WHAT NEEDS TO BE DONE:
After locating "(560, 378) = (427, 345): orange" in the listing below, copy that line and each one after it exactly, ending with the line that has "(1030, 385) = (767, 645): purple".

DATASET CONTENT:

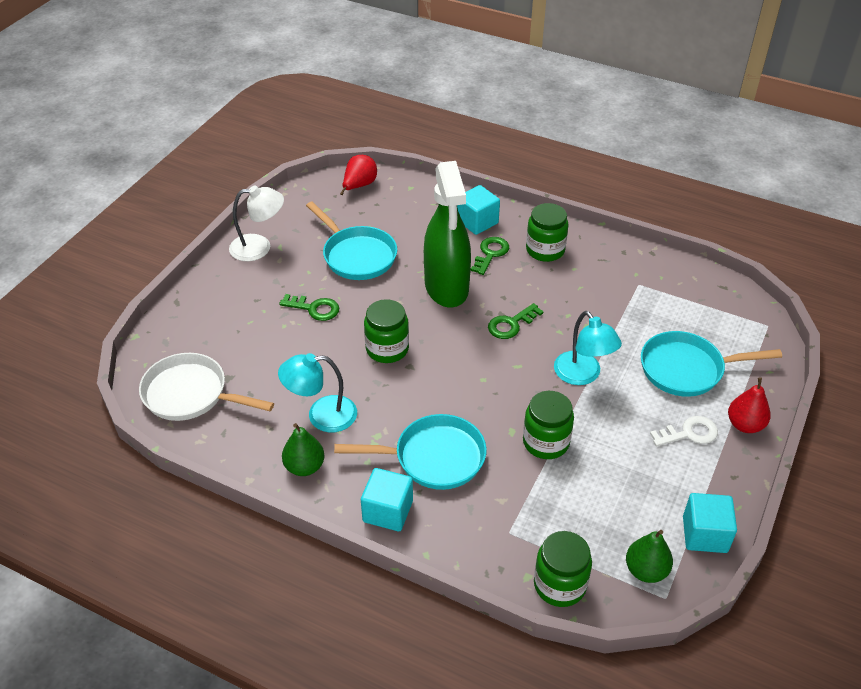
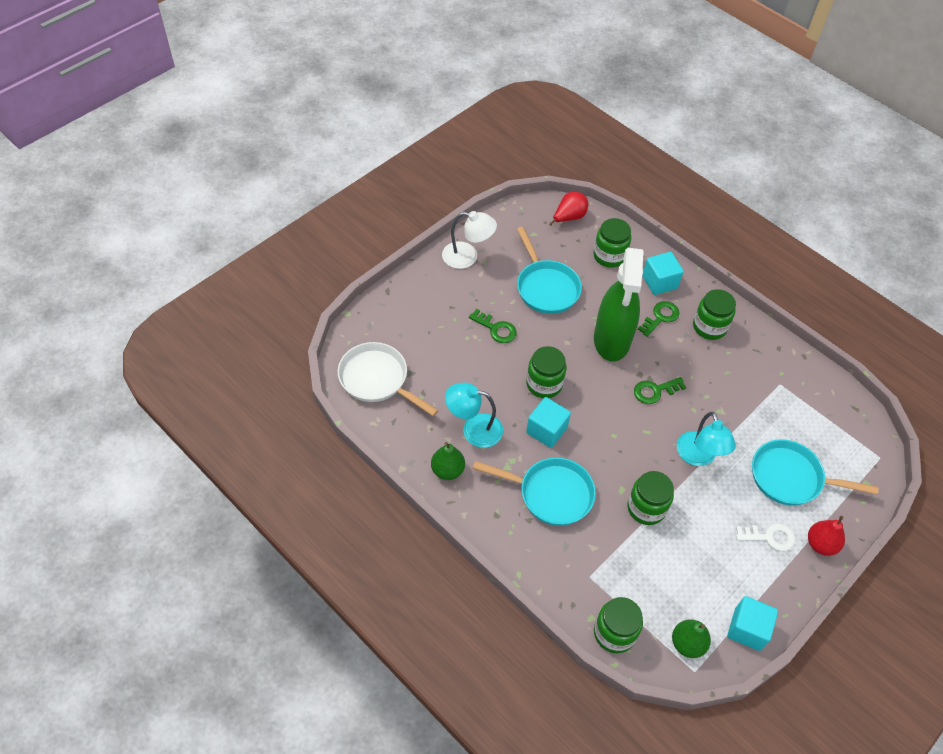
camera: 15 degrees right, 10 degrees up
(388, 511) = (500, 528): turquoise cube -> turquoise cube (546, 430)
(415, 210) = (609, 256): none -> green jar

==

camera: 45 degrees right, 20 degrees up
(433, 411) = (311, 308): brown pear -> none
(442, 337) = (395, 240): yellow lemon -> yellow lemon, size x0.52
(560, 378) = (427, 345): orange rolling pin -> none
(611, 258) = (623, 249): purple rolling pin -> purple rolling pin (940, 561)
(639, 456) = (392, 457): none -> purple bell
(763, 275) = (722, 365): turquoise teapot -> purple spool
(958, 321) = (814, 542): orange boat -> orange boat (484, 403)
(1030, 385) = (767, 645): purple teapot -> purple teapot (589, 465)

==

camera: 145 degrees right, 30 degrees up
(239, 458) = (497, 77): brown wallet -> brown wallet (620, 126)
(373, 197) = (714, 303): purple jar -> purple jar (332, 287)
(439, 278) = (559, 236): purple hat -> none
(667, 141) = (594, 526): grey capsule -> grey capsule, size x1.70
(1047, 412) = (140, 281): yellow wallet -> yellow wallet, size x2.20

RESULT:
(560, 378) = (427, 345): orange rolling pin -> none
(611, 258) = (623, 249): purple rolling pin -> purple rolling pin (940, 561)
(639, 456) = (392, 457): none -> purple bell
(763, 275) = (722, 365): turquoise teapot -> purple spool
(958, 321) = (814, 542): orange boat -> orange boat (484, 403)
(1030, 385) = (767, 645): purple teapot -> purple teapot (589, 465)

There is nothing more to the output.